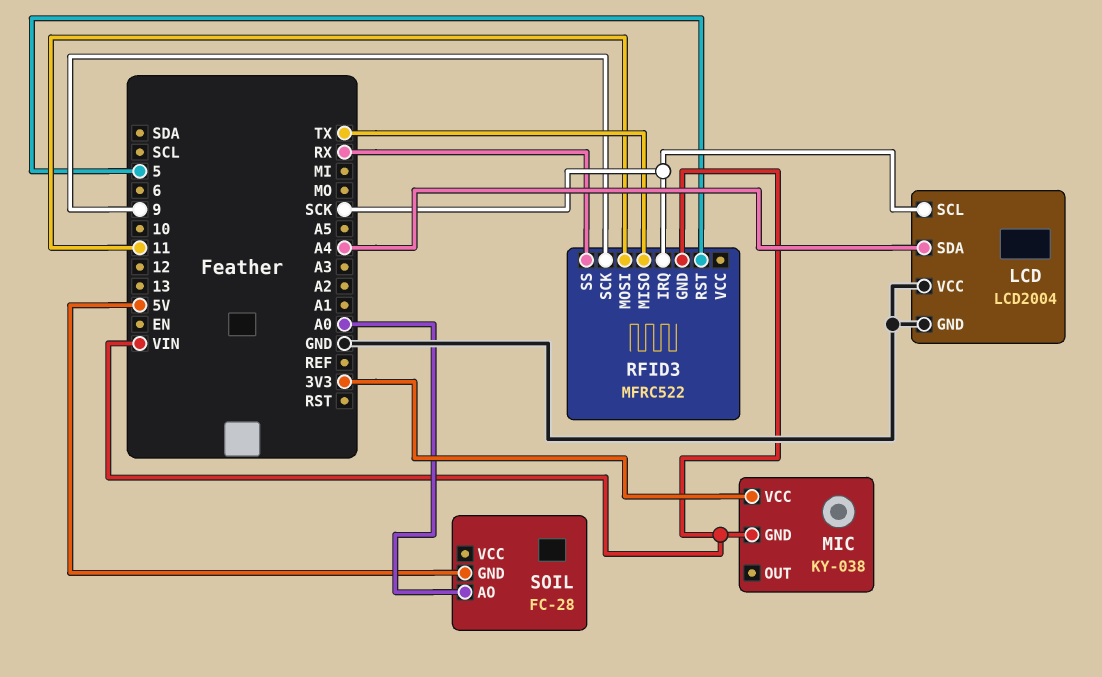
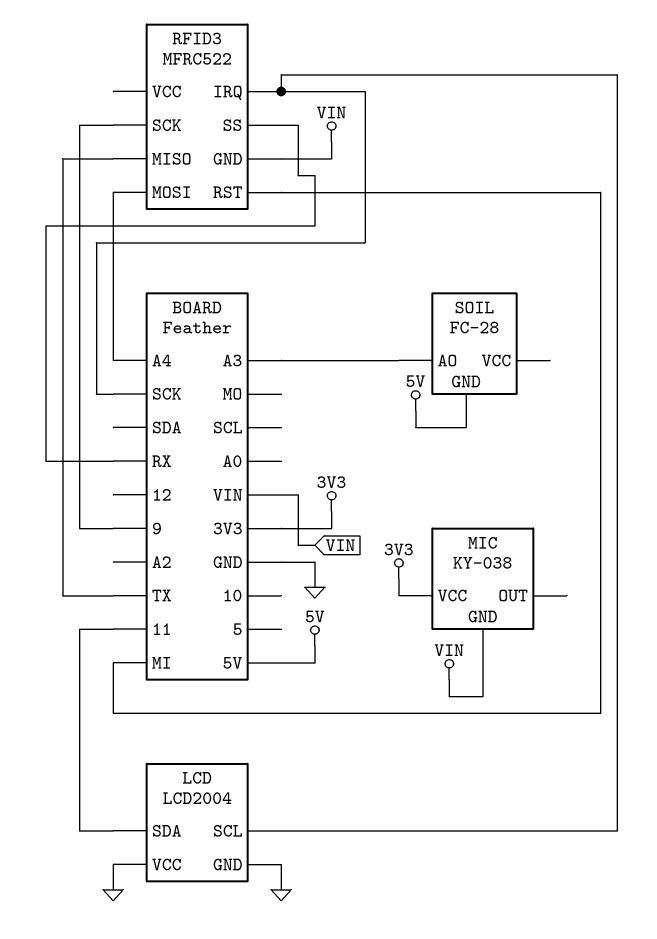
LCD pin SDA: A4 -> 11
RFID3 pin MOSI: 11 -> A4
RFID3 pin RST: 5 -> MI
SOIL pin AO: A0 -> A3

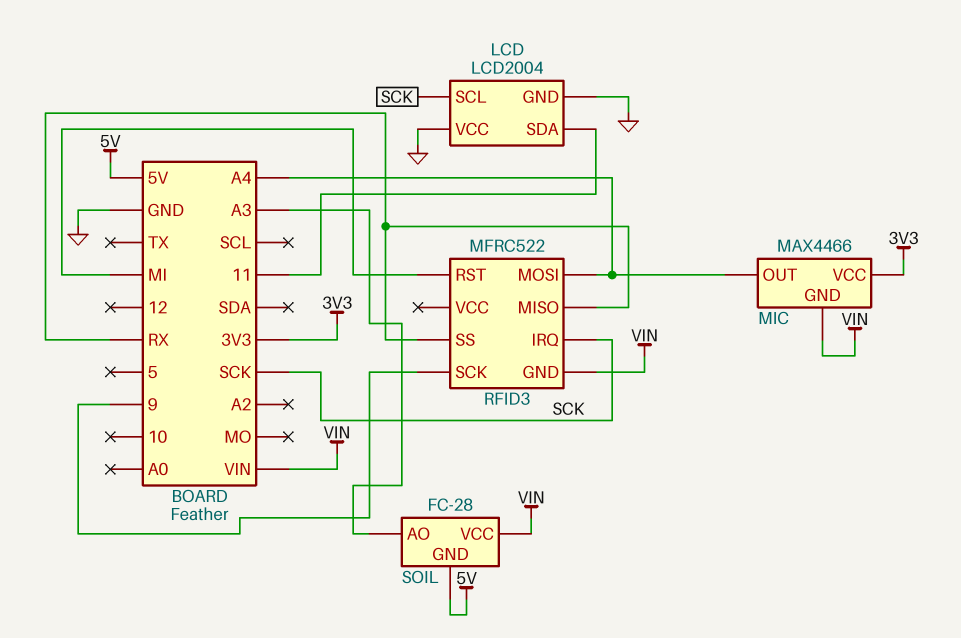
MIC: KY-038 -> MAX4466
MIC pin OUT: none -> A4
RFID3 pin MISO: TX -> RX
SOIL pin VCC: none -> VIN

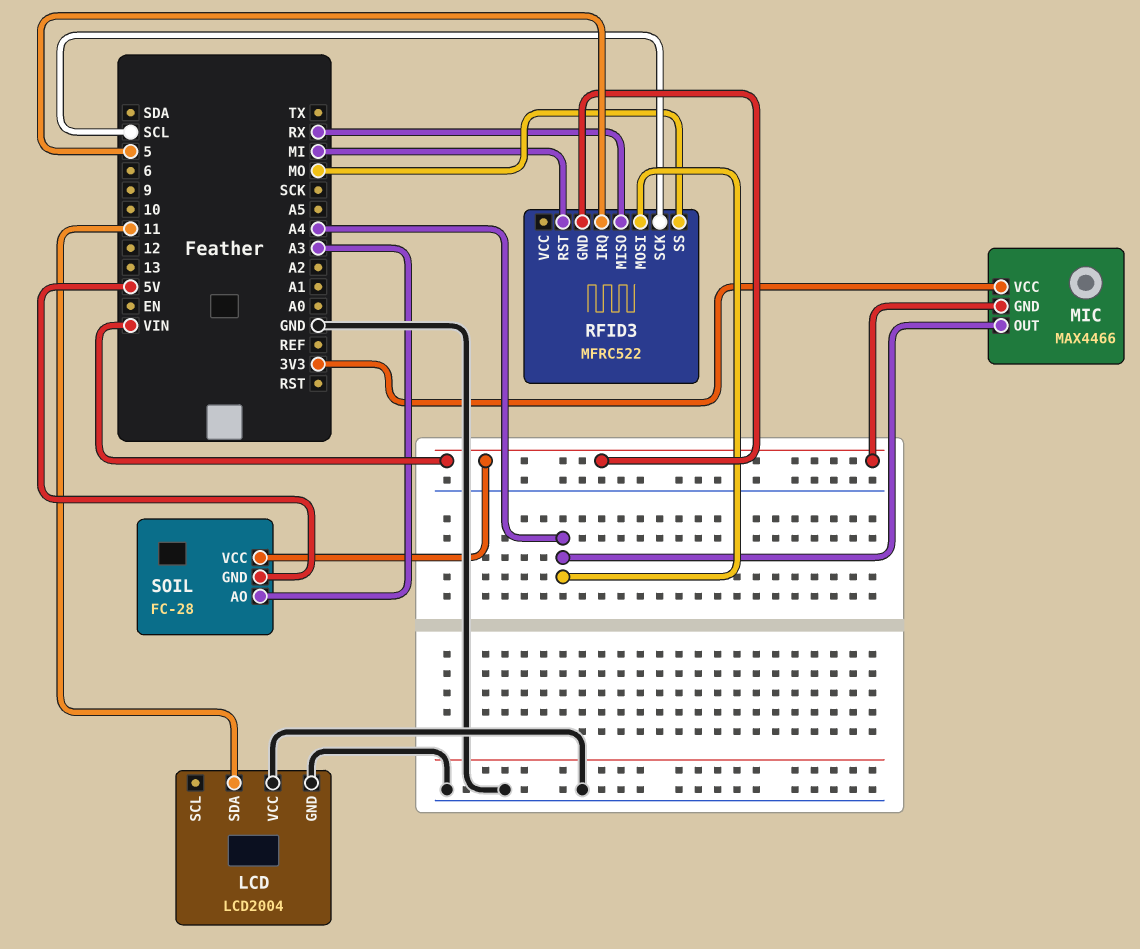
LCD pin SCL: SCK -> none
RFID3 pin IRQ: SCK -> 5
RFID3 pin SCK: 9 -> SCL
RFID3 pin SS: RX -> MO

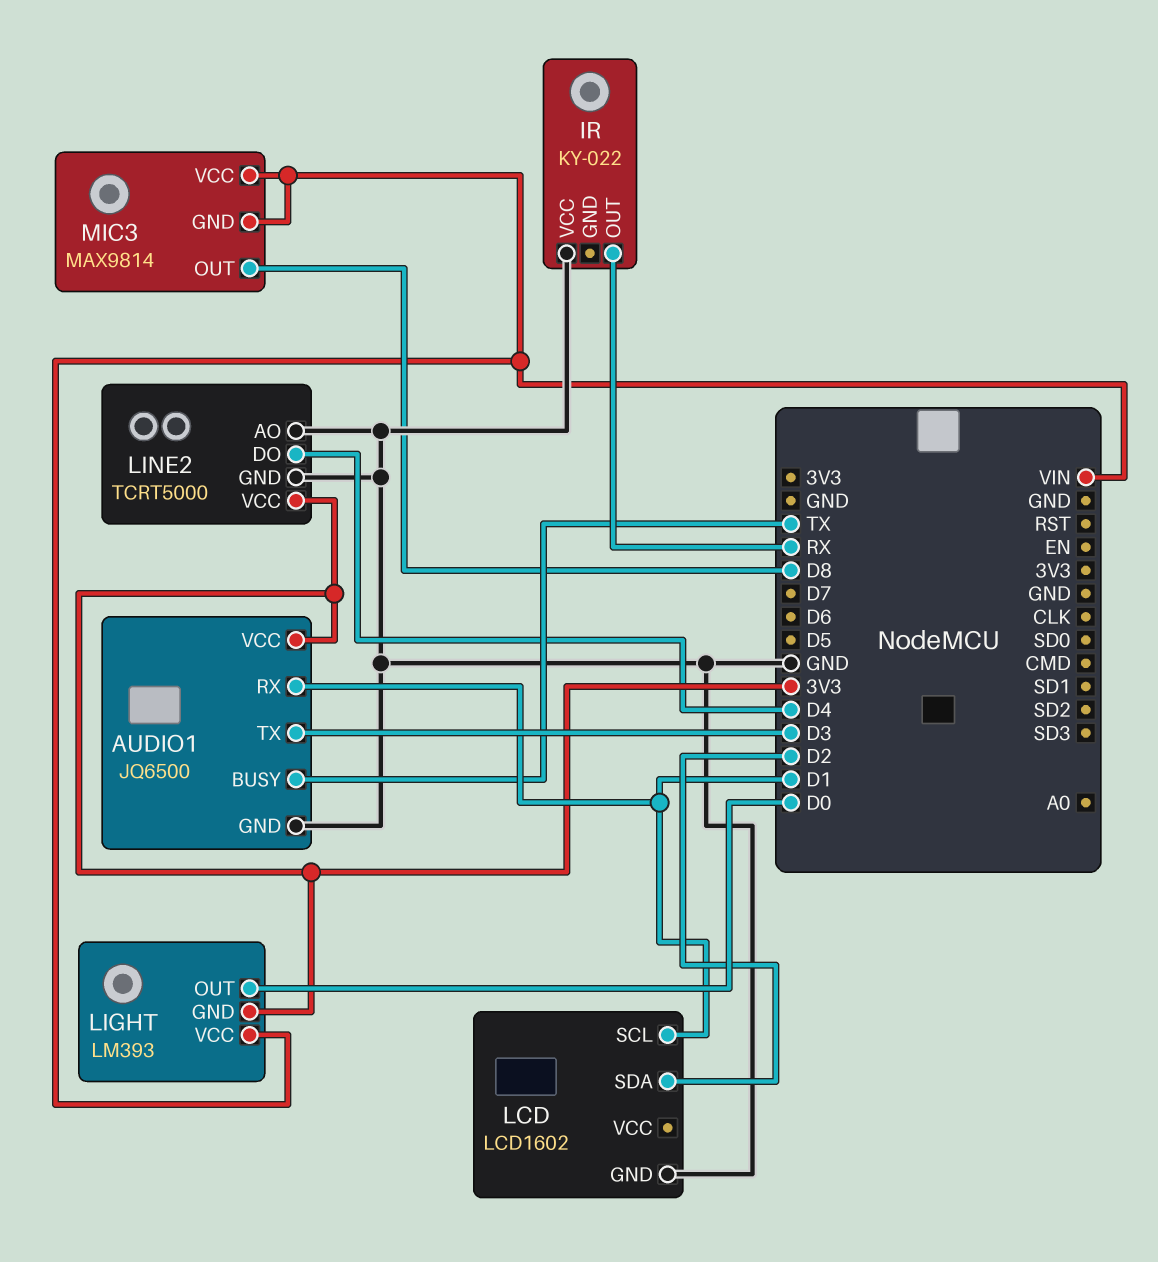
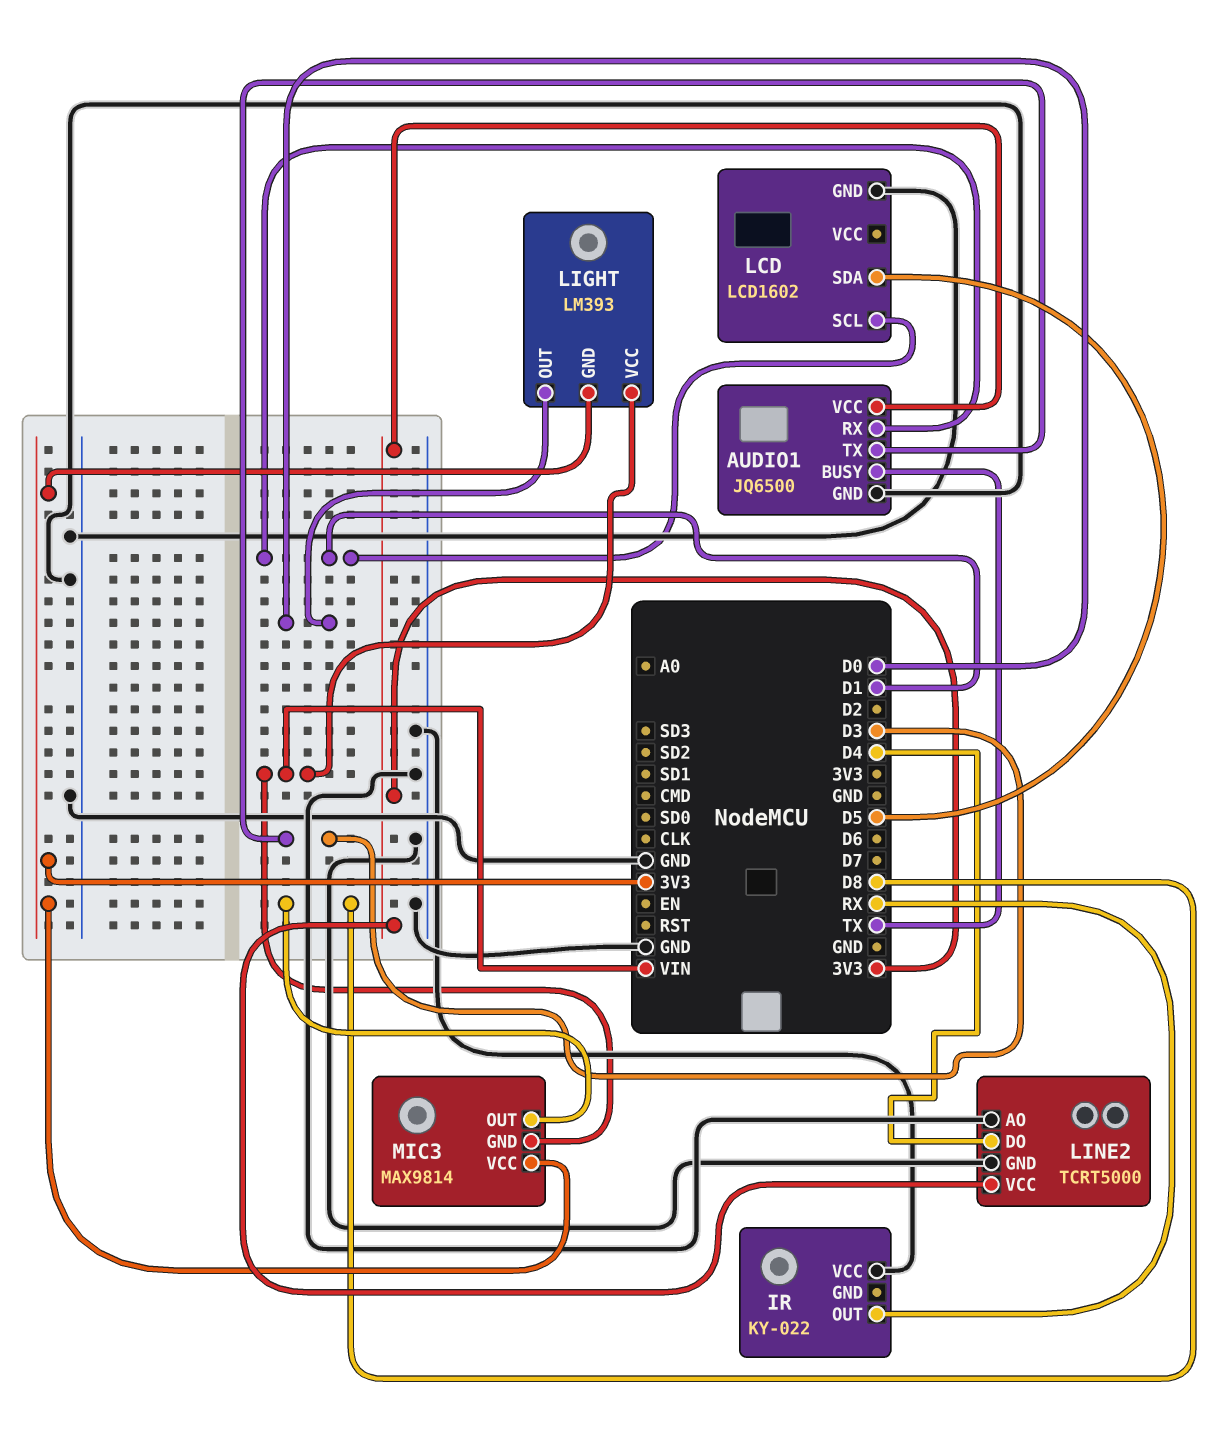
LCD pin SDA: D2 -> D5
MIC3 pin VCC: VIN -> 3V3

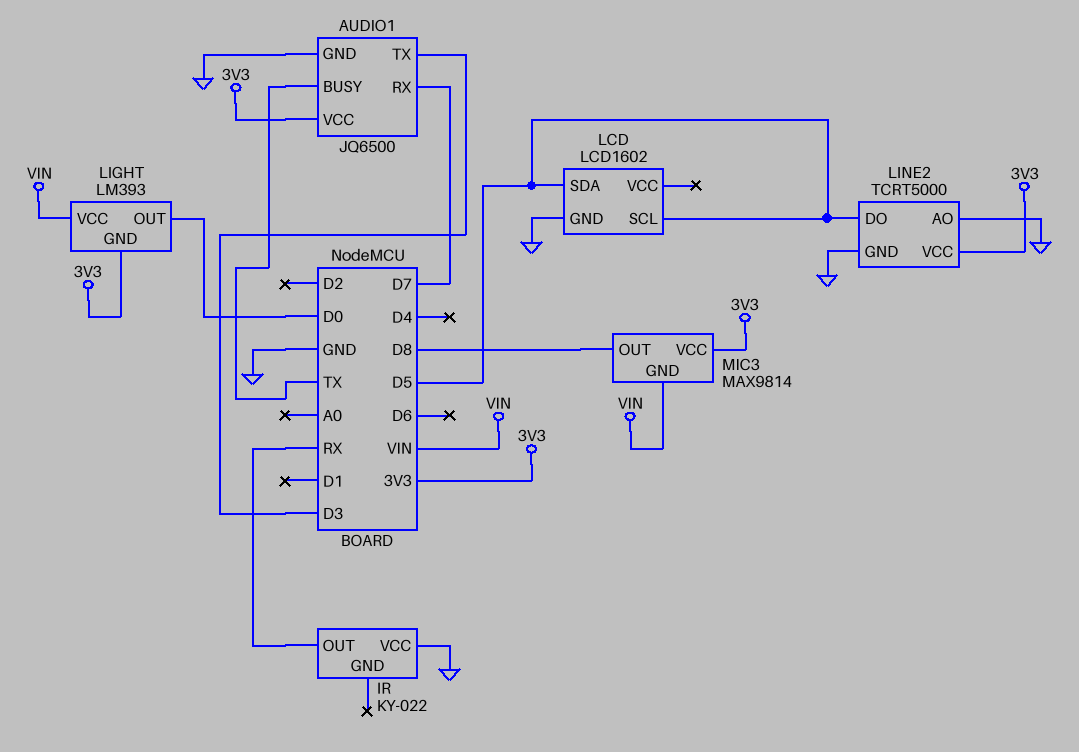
AUDIO1 pin RX: D1 -> D7
LCD pin SCL: D1 -> D5
LINE2 pin DO: D4 -> D5

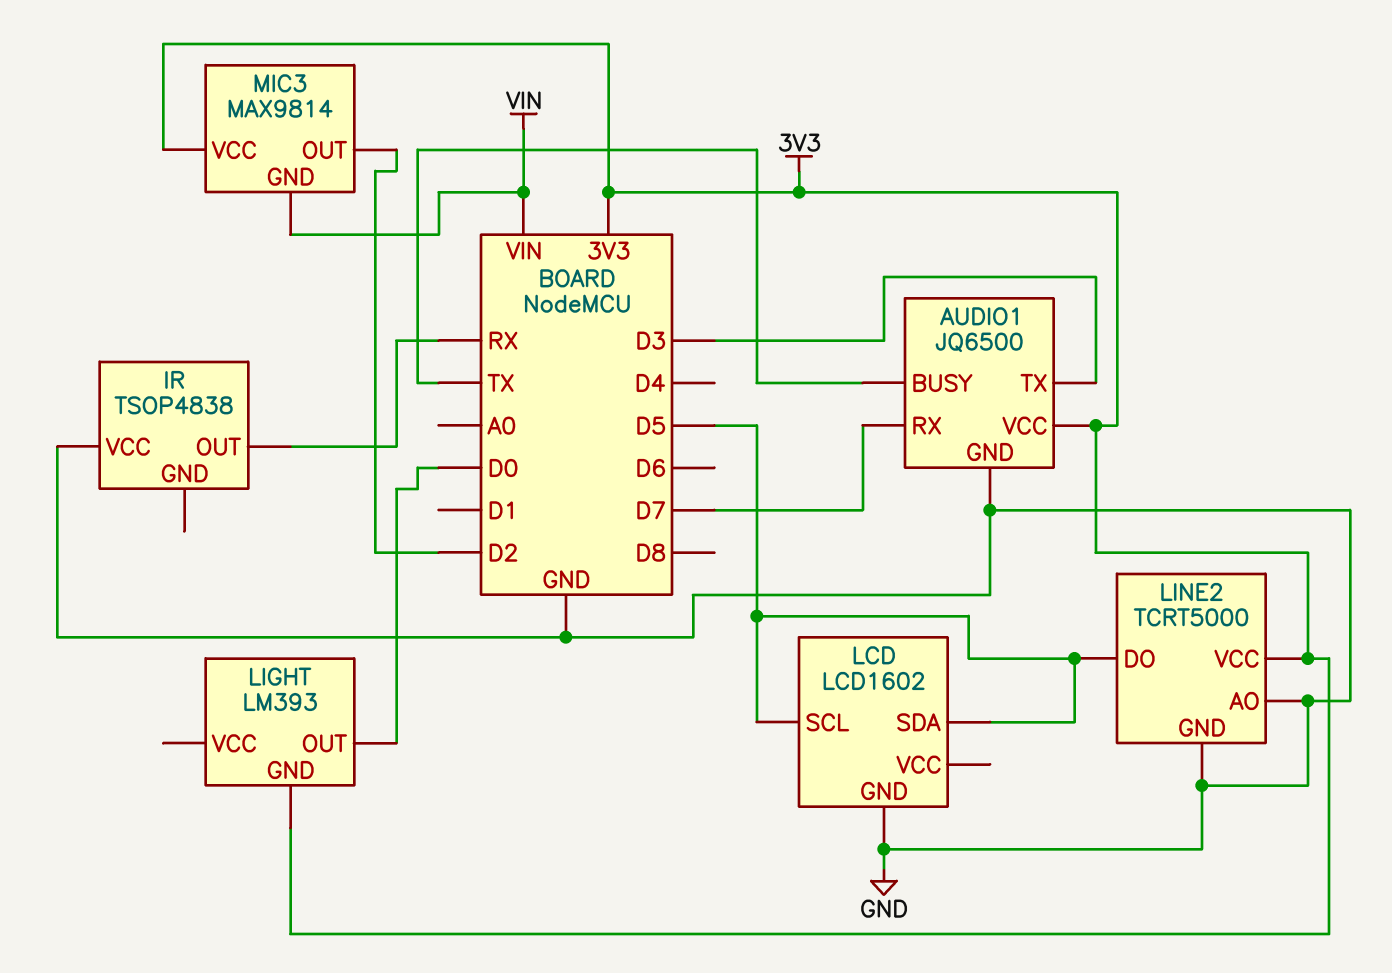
IR: KY-022 -> TSOP4838
LIGHT pin VCC: VIN -> none
MIC3 pin OUT: D8 -> D2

▶ Exercise description
Print the listing exactly, minus any pictures.

▶ Solution for this exercise
LCD pin SDA: A4 -> 11
RFID3 pin MOSI: 11 -> A4
RFID3 pin RST: 5 -> MI
SOIL pin AO: A0 -> A3

MIC: KY-038 -> MAX4466
MIC pin OUT: none -> A4
RFID3 pin MISO: TX -> RX
SOIL pin VCC: none -> VIN

LCD pin SCL: SCK -> none
RFID3 pin IRQ: SCK -> 5
RFID3 pin SCK: 9 -> SCL
RFID3 pin SS: RX -> MO

LCD pin SDA: D2 -> D5
MIC3 pin VCC: VIN -> 3V3

AUDIO1 pin RX: D1 -> D7
LCD pin SCL: D1 -> D5
LINE2 pin DO: D4 -> D5

IR: KY-022 -> TSOP4838
LIGHT pin VCC: VIN -> none
MIC3 pin OUT: D8 -> D2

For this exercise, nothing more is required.